TASK DESCRIPTION:
Using the entries that follow, transcribe only the lines from the line with "ENC pin SW: D3 -> A4" to the line with "TOF3 pin GND: GND -> 3V3", both included, exactly as they stand and without pictures.

[Records from a data collection]
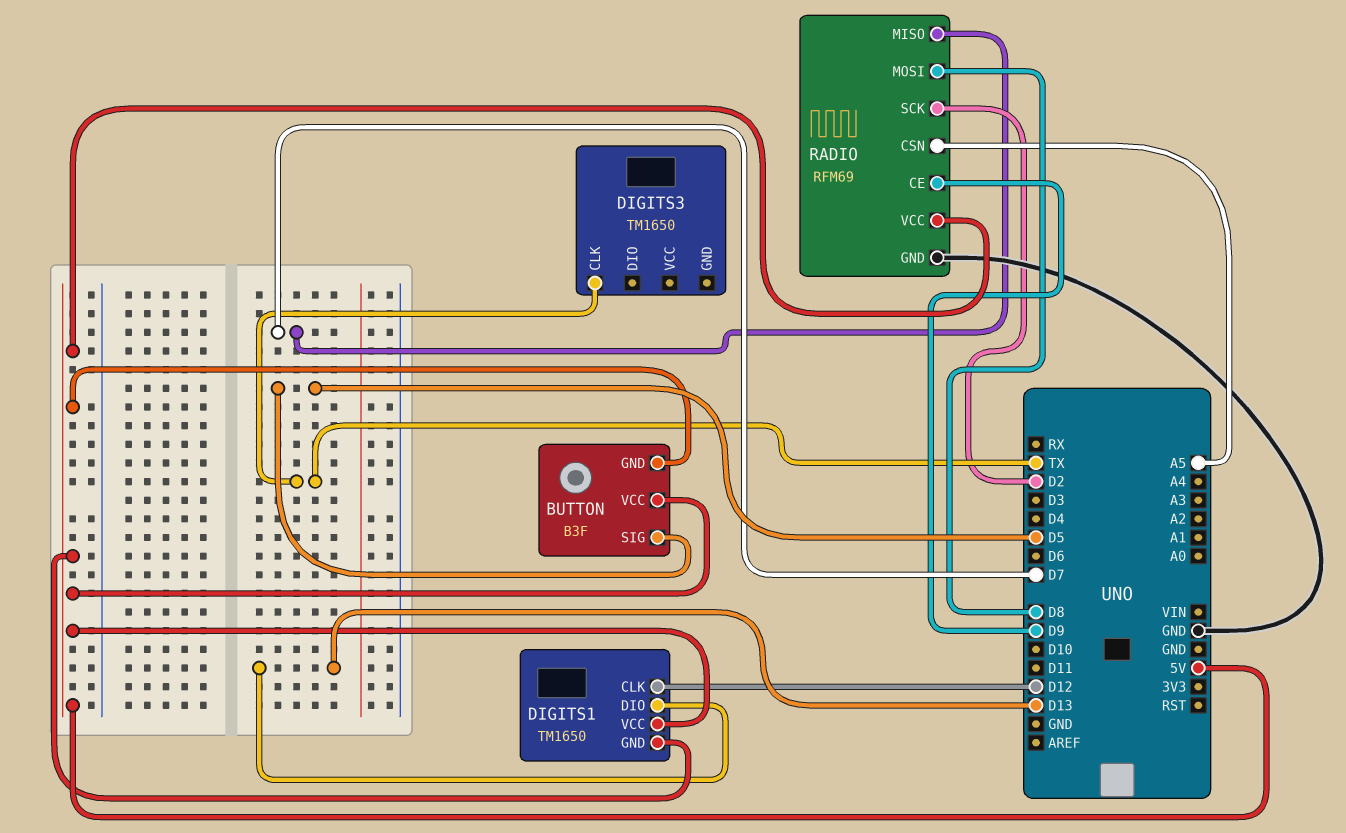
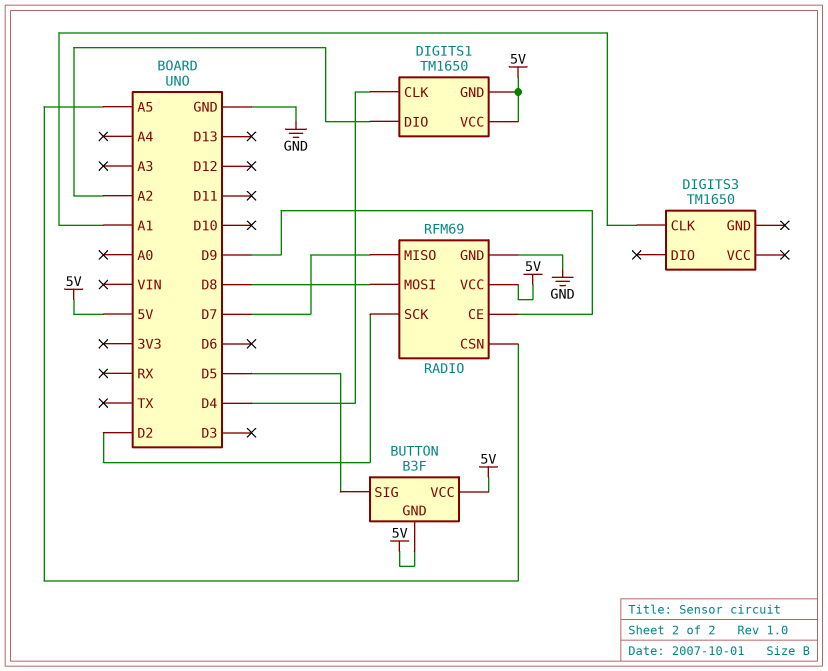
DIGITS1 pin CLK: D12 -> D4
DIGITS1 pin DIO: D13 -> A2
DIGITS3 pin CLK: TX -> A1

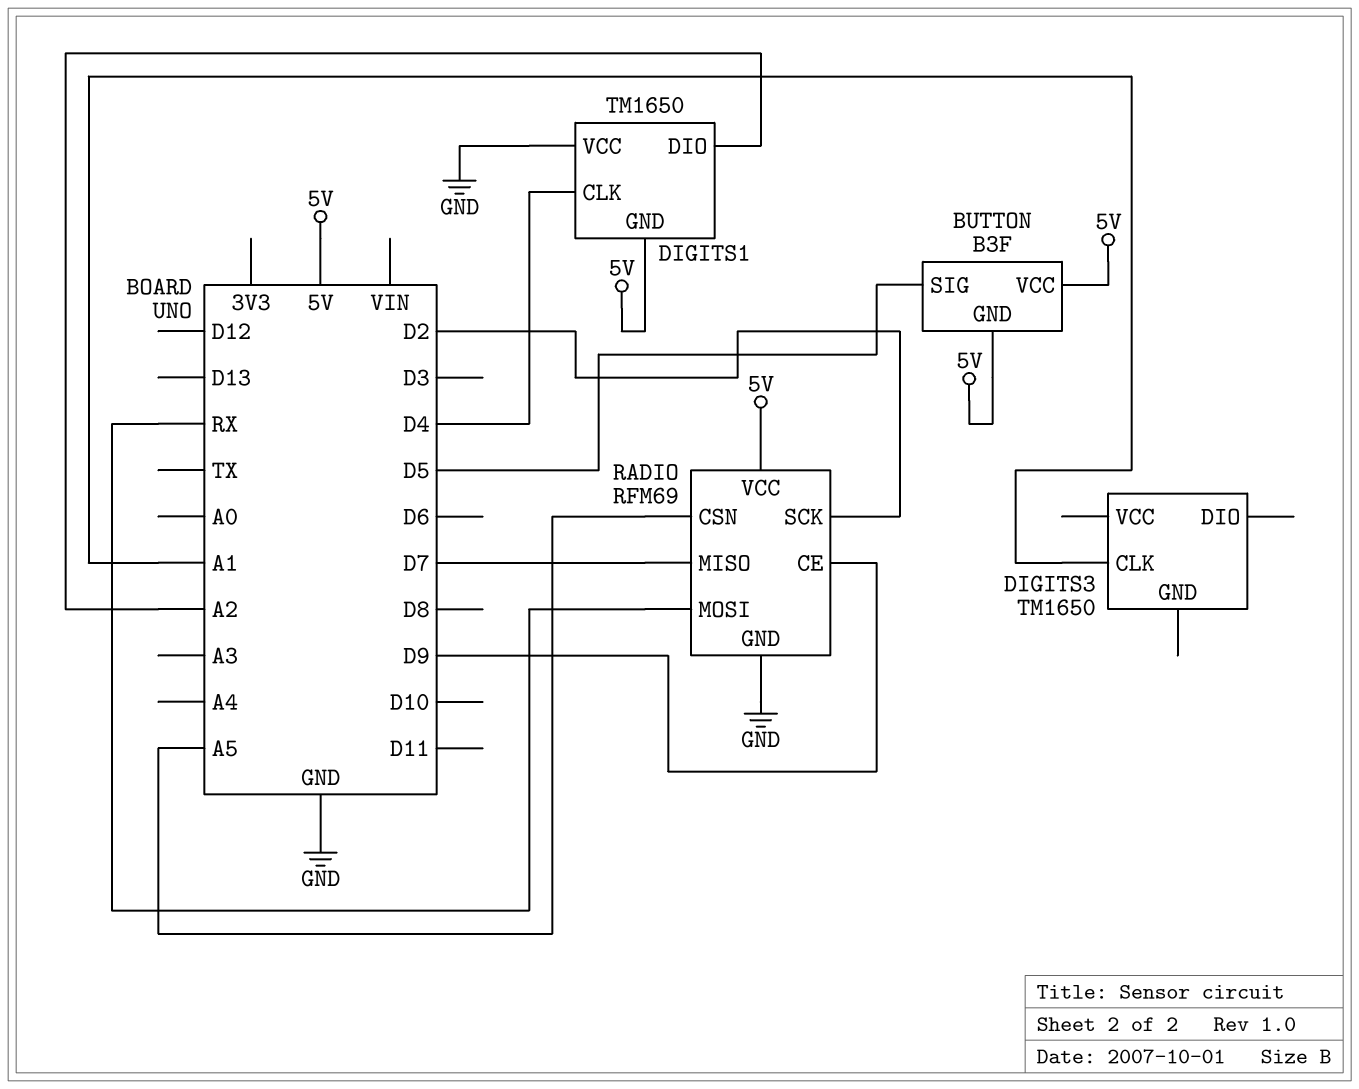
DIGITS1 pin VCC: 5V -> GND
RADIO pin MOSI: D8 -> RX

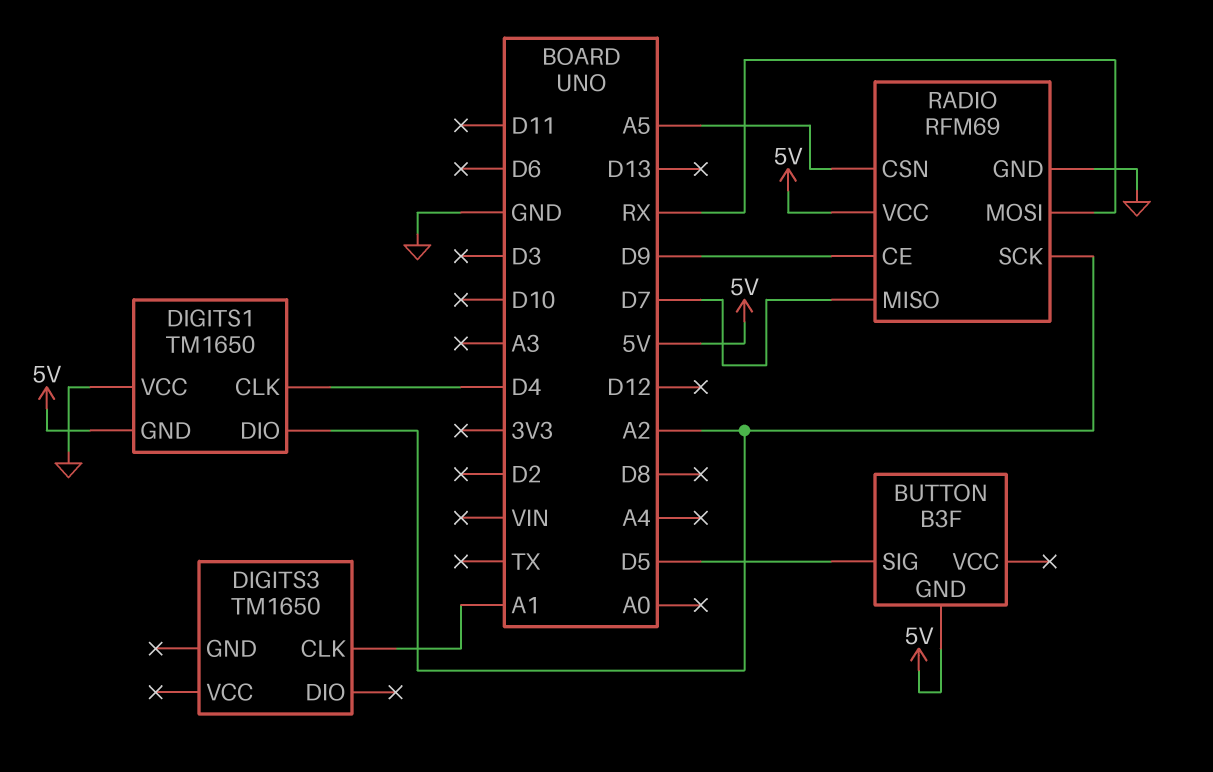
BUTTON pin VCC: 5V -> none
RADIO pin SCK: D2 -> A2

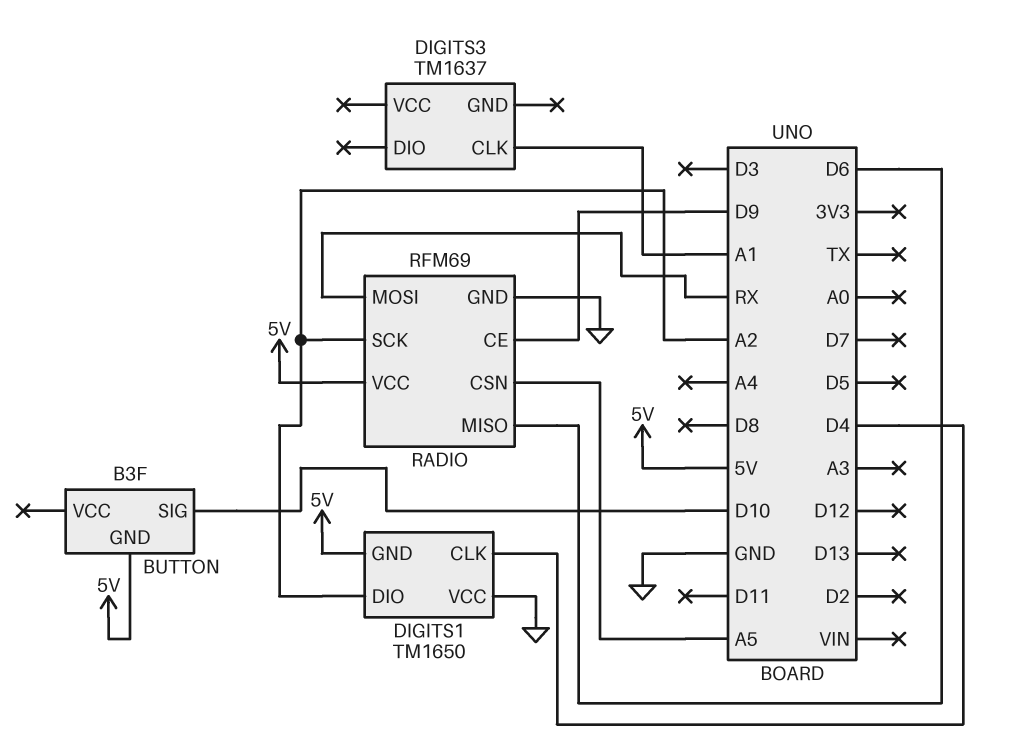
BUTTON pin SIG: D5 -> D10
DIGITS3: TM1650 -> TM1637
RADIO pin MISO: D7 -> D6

---

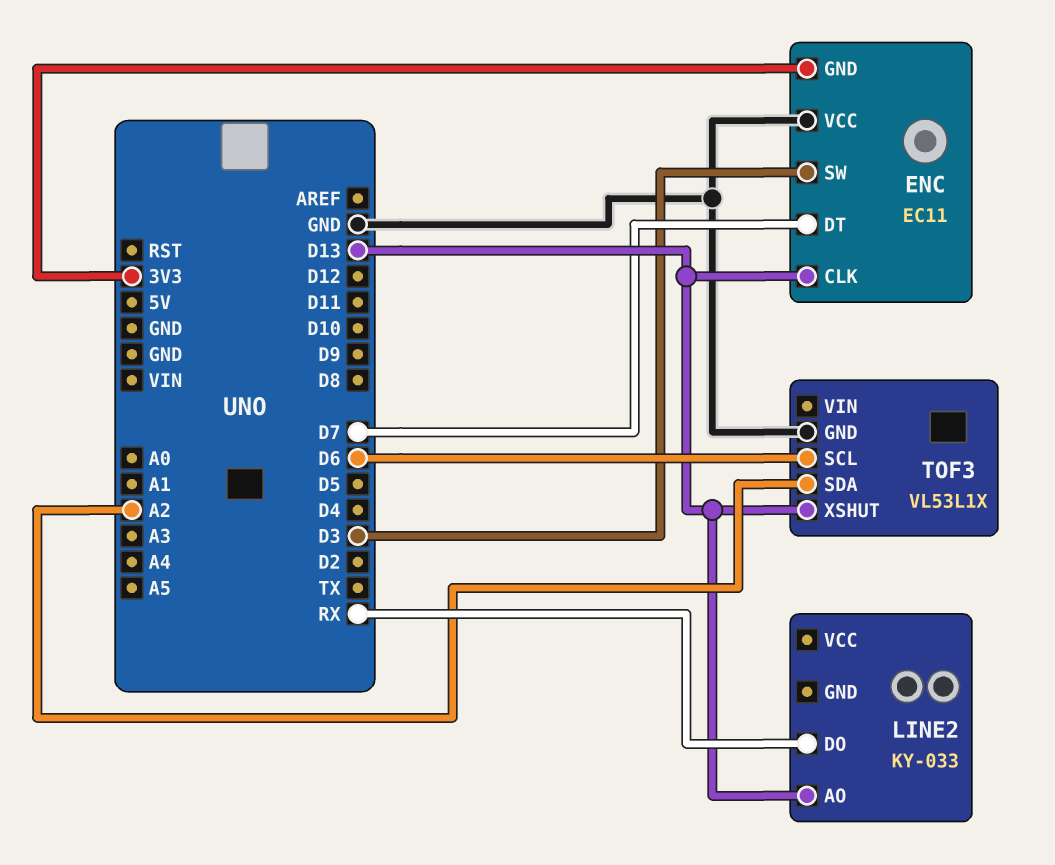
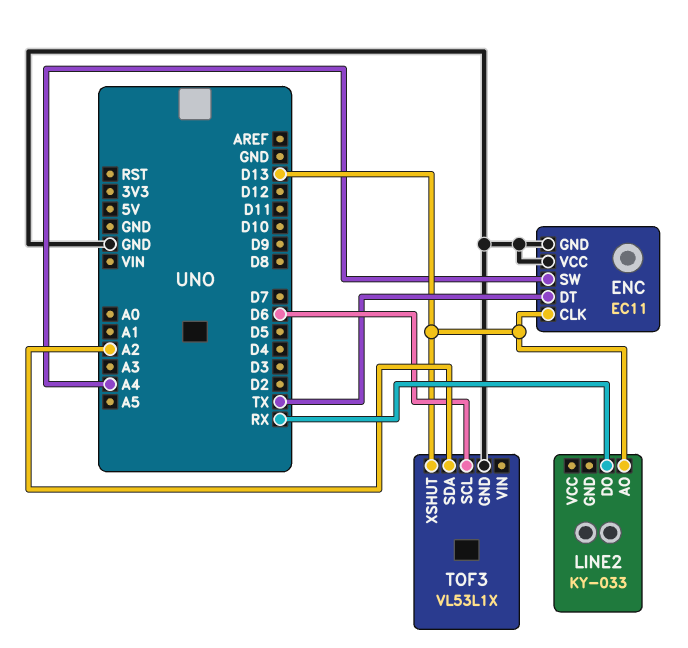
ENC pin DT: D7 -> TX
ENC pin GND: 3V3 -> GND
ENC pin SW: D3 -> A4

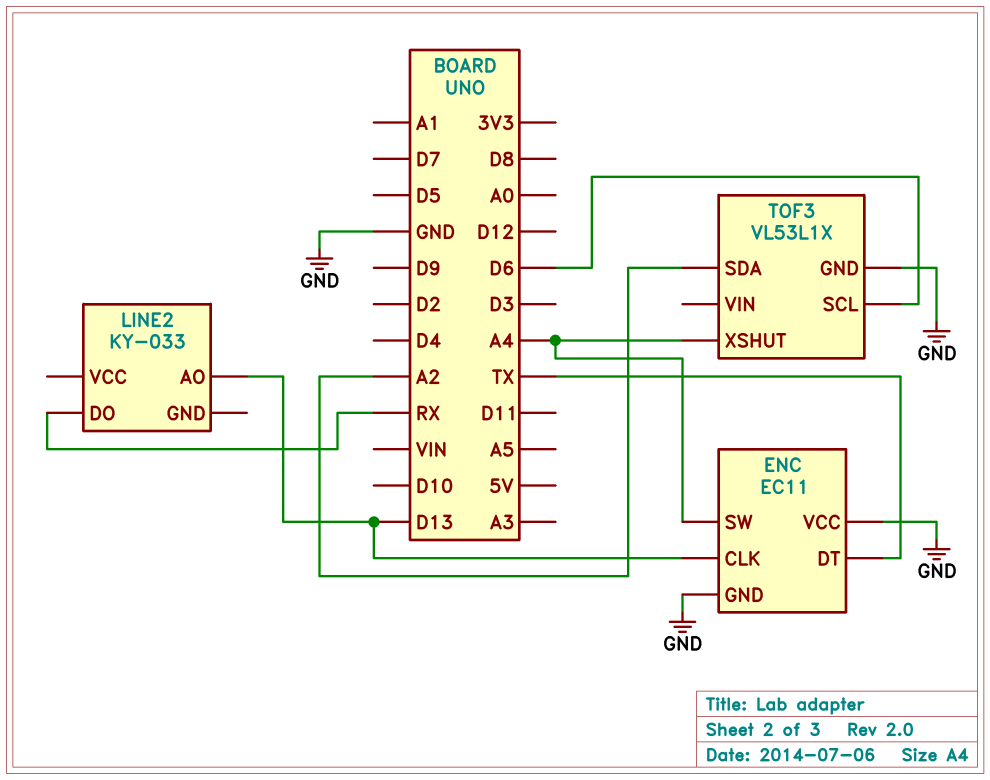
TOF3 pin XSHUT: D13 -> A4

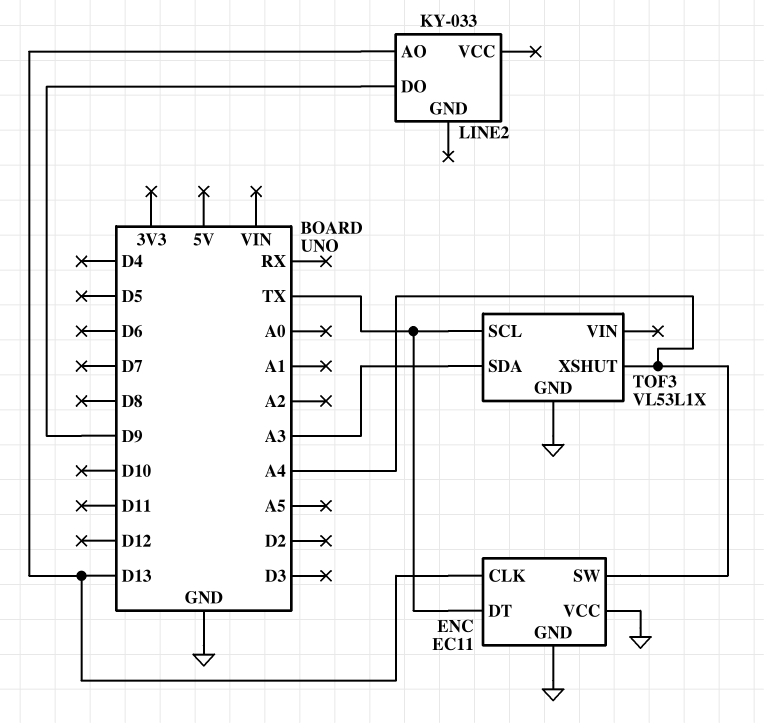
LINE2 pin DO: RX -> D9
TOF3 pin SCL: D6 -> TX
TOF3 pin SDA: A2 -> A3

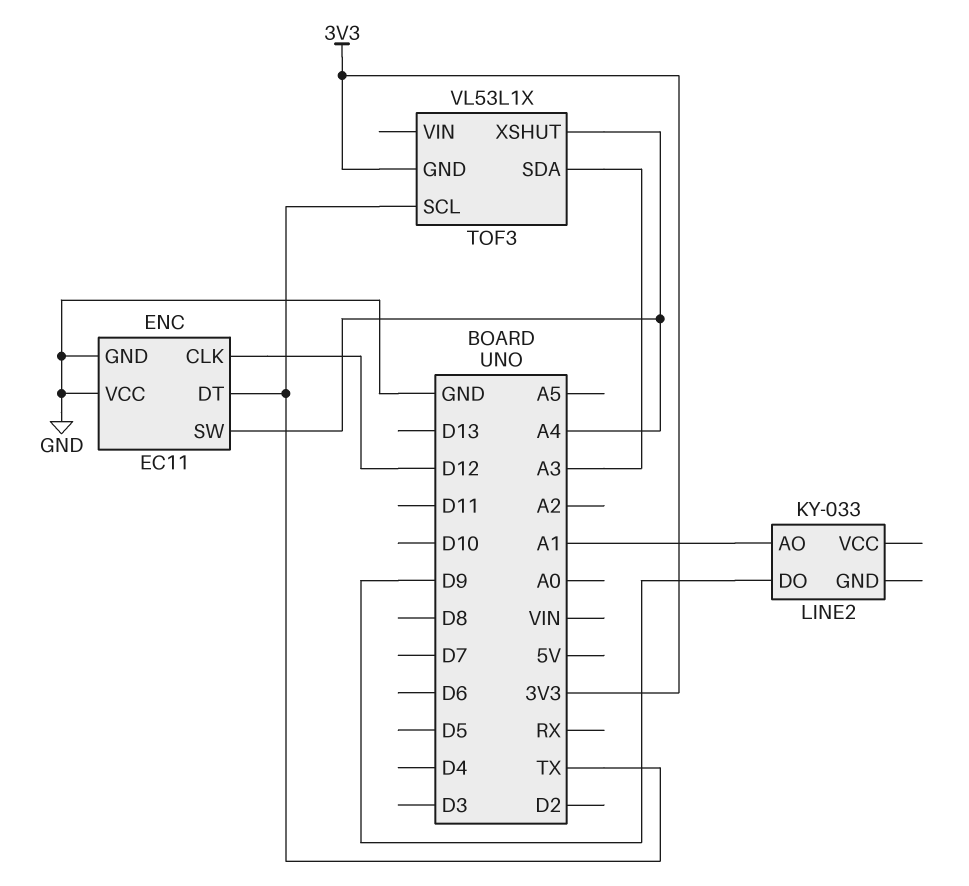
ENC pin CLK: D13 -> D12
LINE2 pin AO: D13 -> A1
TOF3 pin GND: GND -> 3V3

TASK RESULT:
ENC pin SW: D3 -> A4

TOF3 pin XSHUT: D13 -> A4

LINE2 pin DO: RX -> D9
TOF3 pin SCL: D6 -> TX
TOF3 pin SDA: A2 -> A3

ENC pin CLK: D13 -> D12
LINE2 pin AO: D13 -> A1
TOF3 pin GND: GND -> 3V3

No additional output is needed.